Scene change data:
[Start of section]
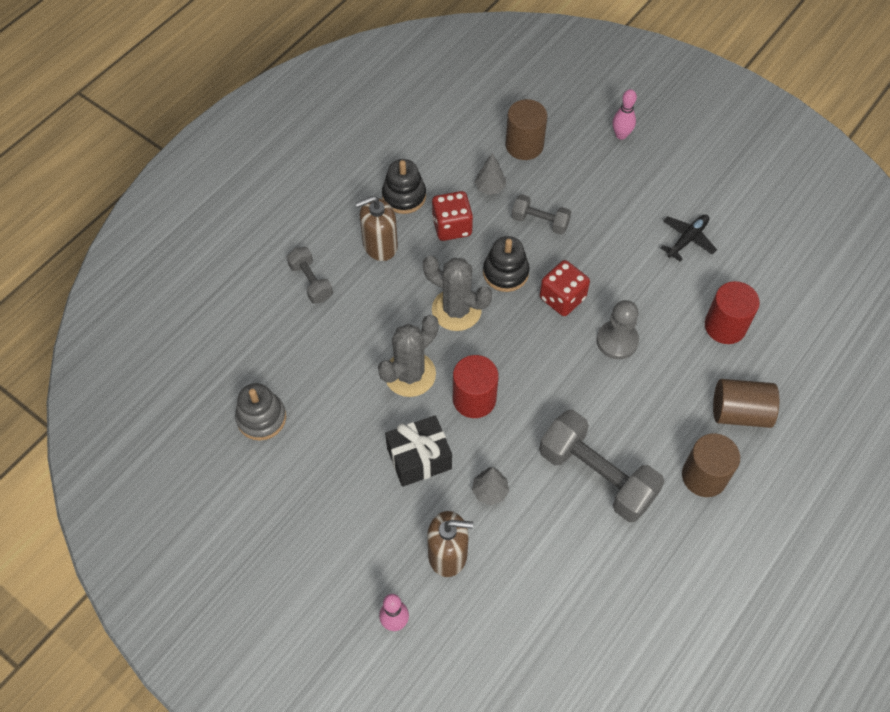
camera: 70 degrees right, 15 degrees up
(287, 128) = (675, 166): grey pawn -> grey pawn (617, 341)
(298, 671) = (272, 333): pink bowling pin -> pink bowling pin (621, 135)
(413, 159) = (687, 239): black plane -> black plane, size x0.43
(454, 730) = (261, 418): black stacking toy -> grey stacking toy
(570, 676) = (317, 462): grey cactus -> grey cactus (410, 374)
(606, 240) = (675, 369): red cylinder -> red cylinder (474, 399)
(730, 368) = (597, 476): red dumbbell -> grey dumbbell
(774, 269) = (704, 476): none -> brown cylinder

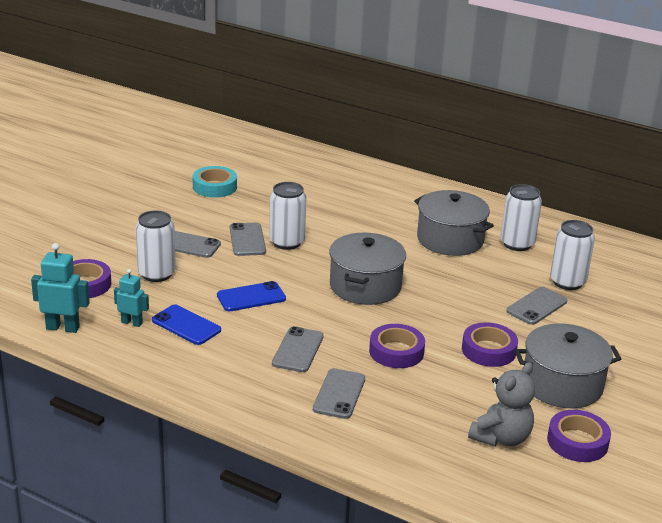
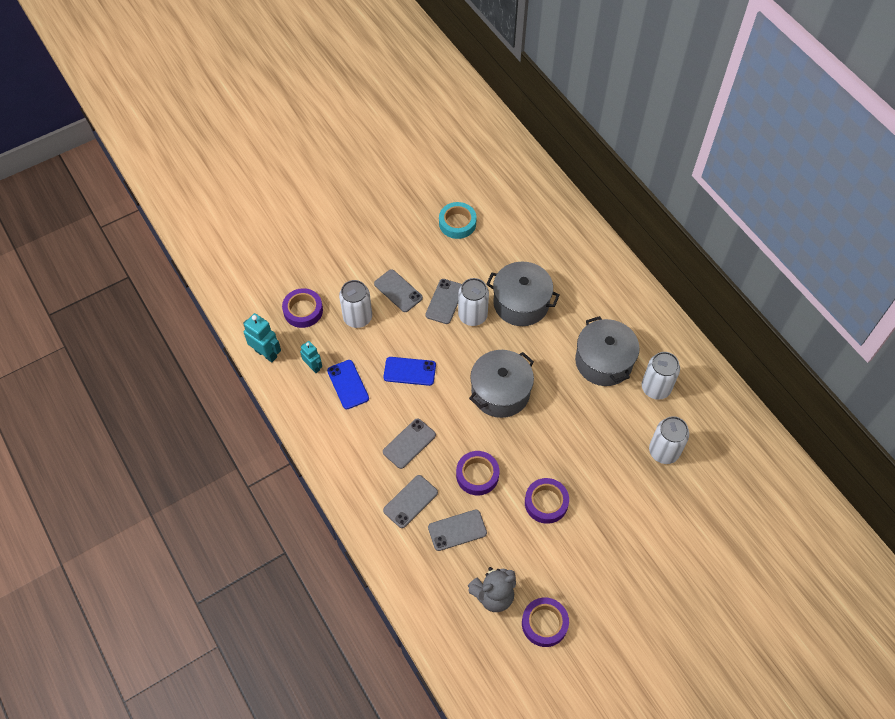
camera: 30 degrees right, 30 degrees up
(537, 306) = (618, 469): grey phone -> grey phone (457, 530)
(562, 384) = (575, 562): grey pot -> grey pot (521, 303)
[End of section]
DIRECTIVE —
State how many lines of the data above contain the word "black", and include nothing other than that number.

TASK ANSWER —
2